## [Exercise instructions]
Repeat each line of the material below exactly as it appears, minus any pictures.

## [The data]

----------------

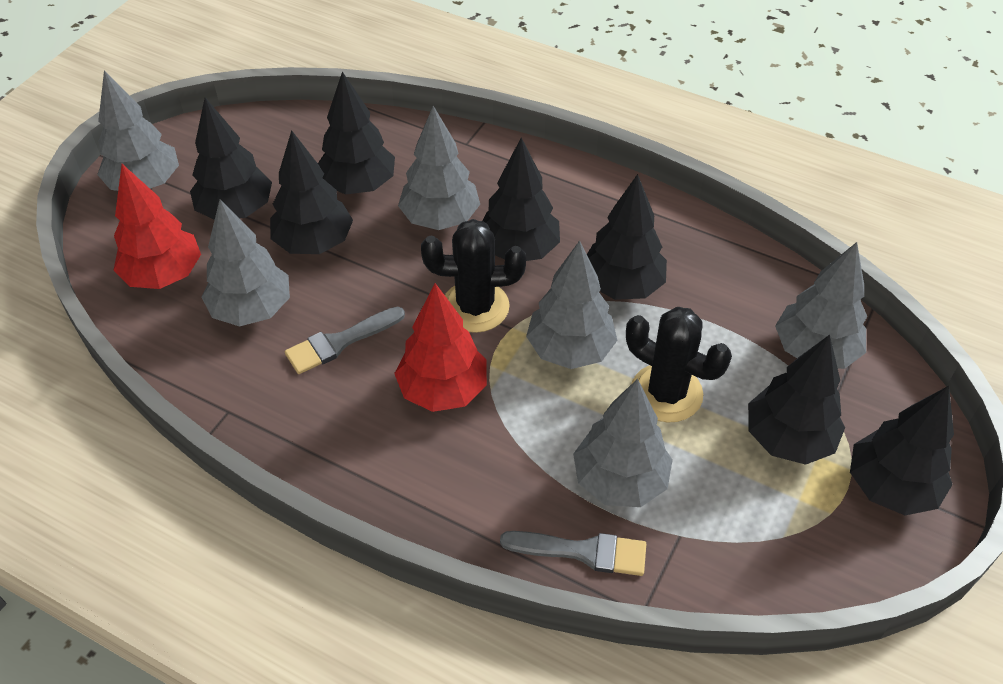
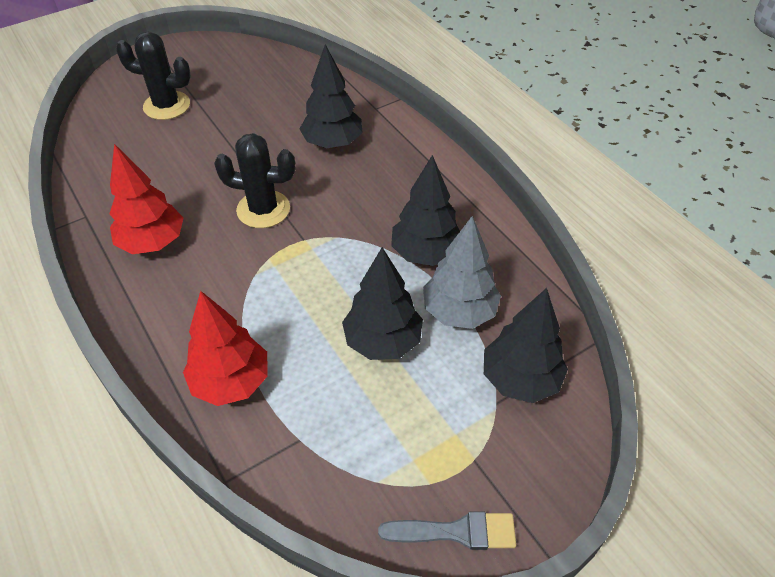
black tree: 7 -> 4
grey brush: 2 -> 1
grey tree: 6 -> 1

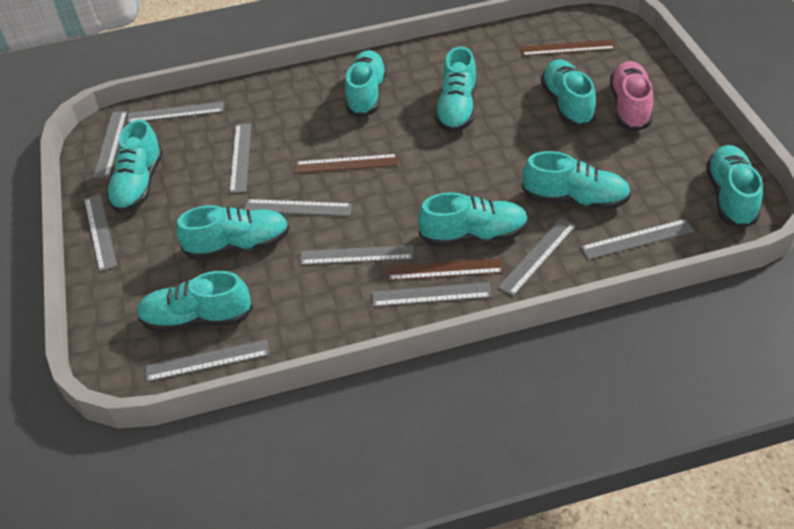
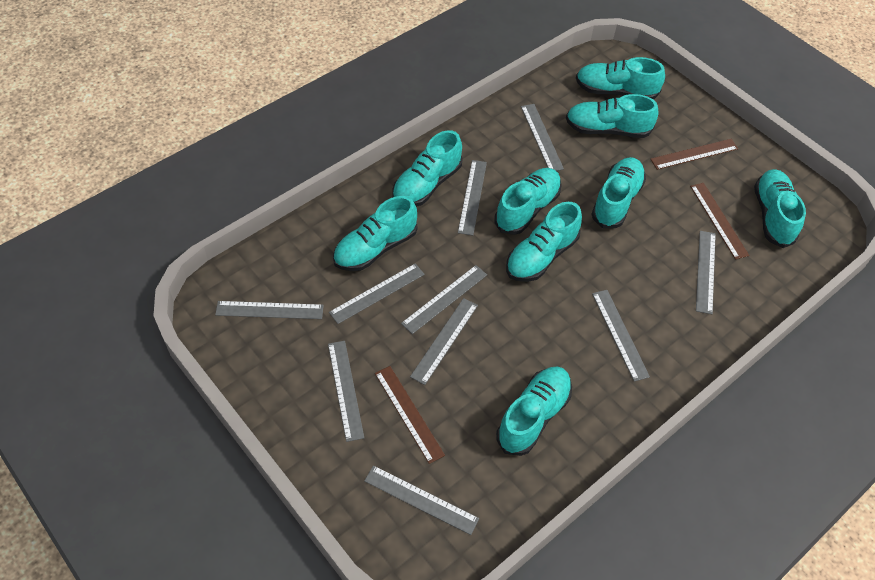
pink shoe: 1 -> 0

----------------

## [Your solution]
black tree: 7 -> 4
grey brush: 2 -> 1
grey tree: 6 -> 1

pink shoe: 1 -> 0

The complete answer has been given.